### Aim of the exercise
This task calls for every entry below to be repeated exactly, without the pictures.

━━━ Data for analysis ━━━

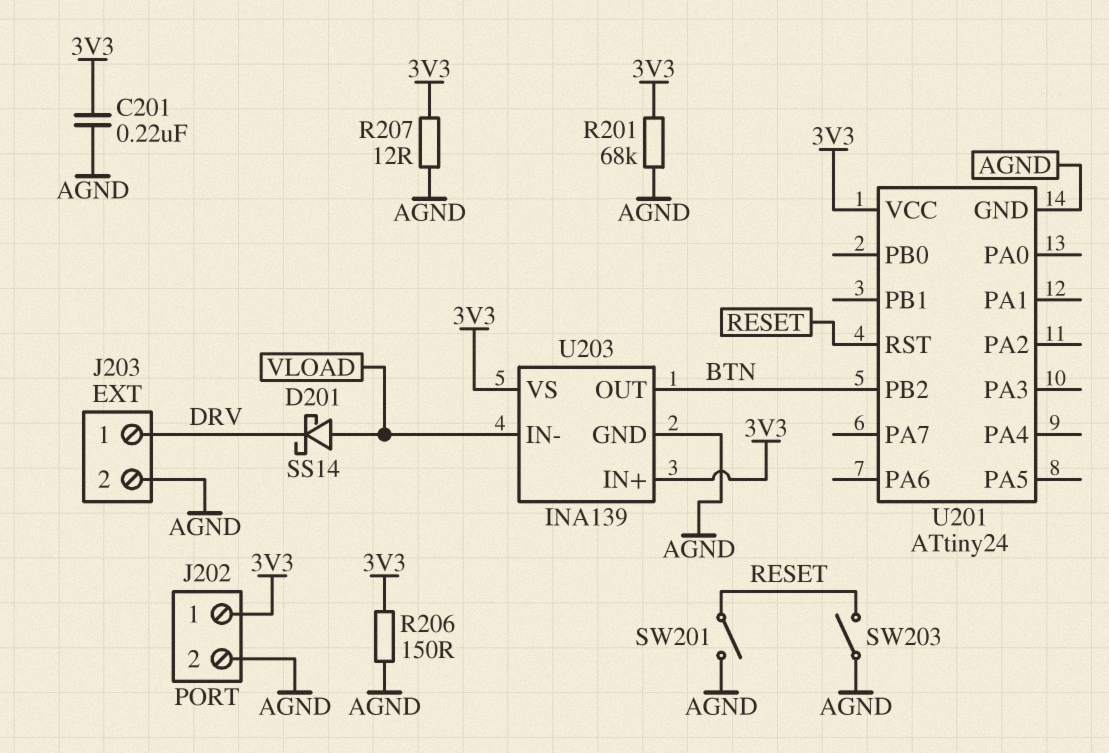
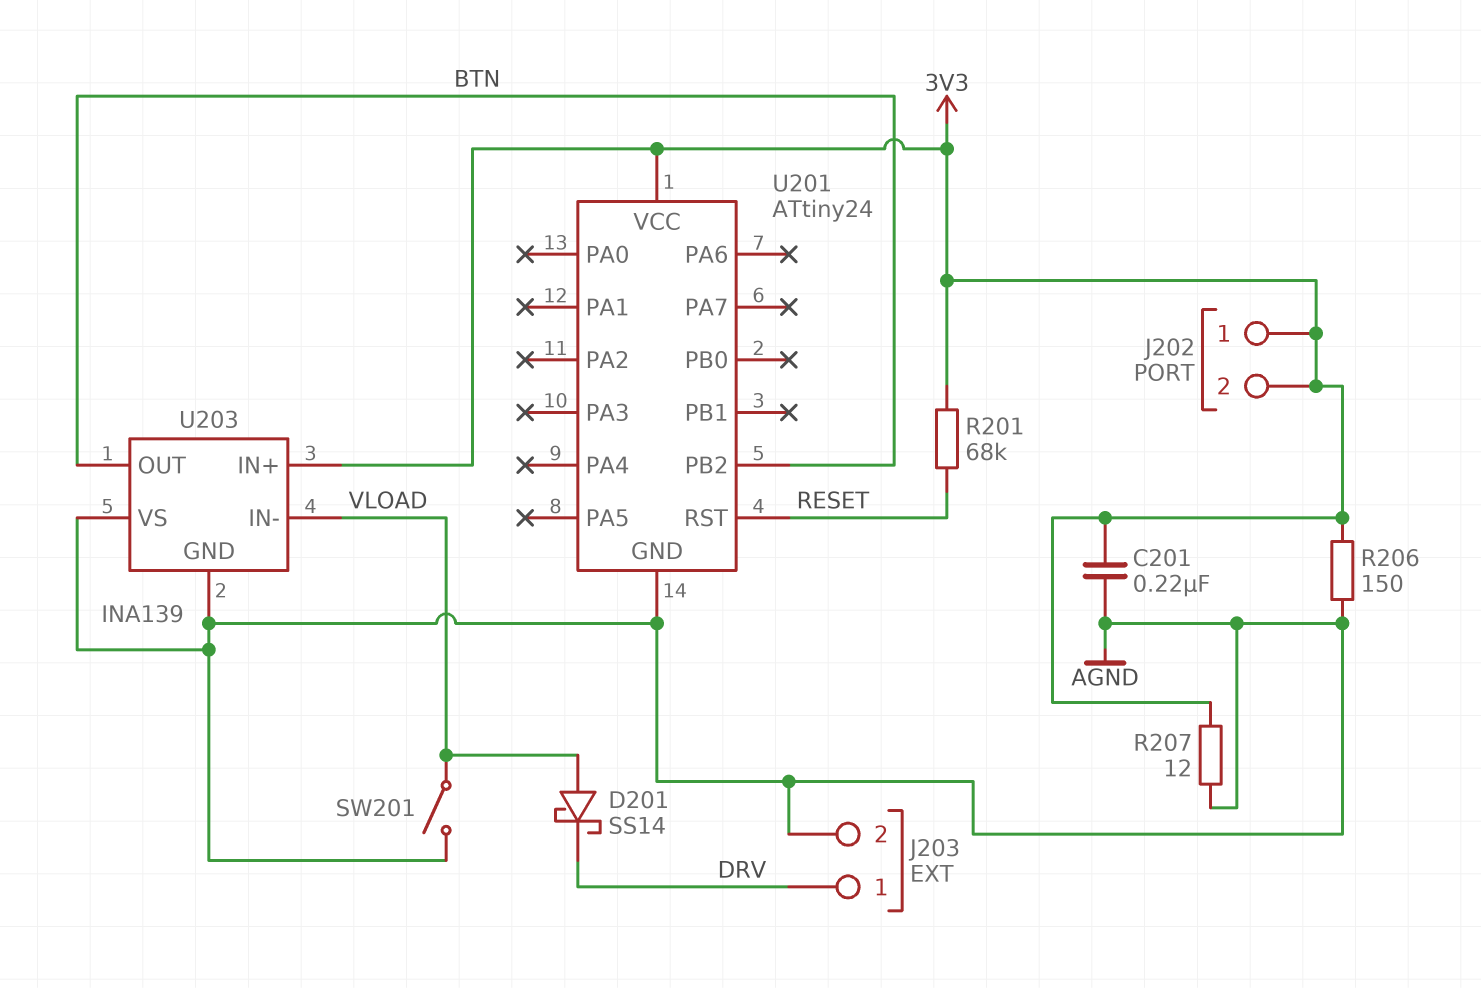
J202 pin 2: AGND -> 3V3
R201: 68k (3V3, AGND) -> 68k (3V3, RESET)
SW201: switch (AGND, RESET) -> switch (AGND, VLOAD)
SW203: switch (AGND, RESET) -> none
U203 pin VS: 3V3 -> AGND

━━━

### Response for this exercise
J202 pin 2: AGND -> 3V3
R201: 68k (3V3, AGND) -> 68k (3V3, RESET)
SW201: switch (AGND, RESET) -> switch (AGND, VLOAD)
SW203: switch (AGND, RESET) -> none
U203 pin VS: 3V3 -> AGND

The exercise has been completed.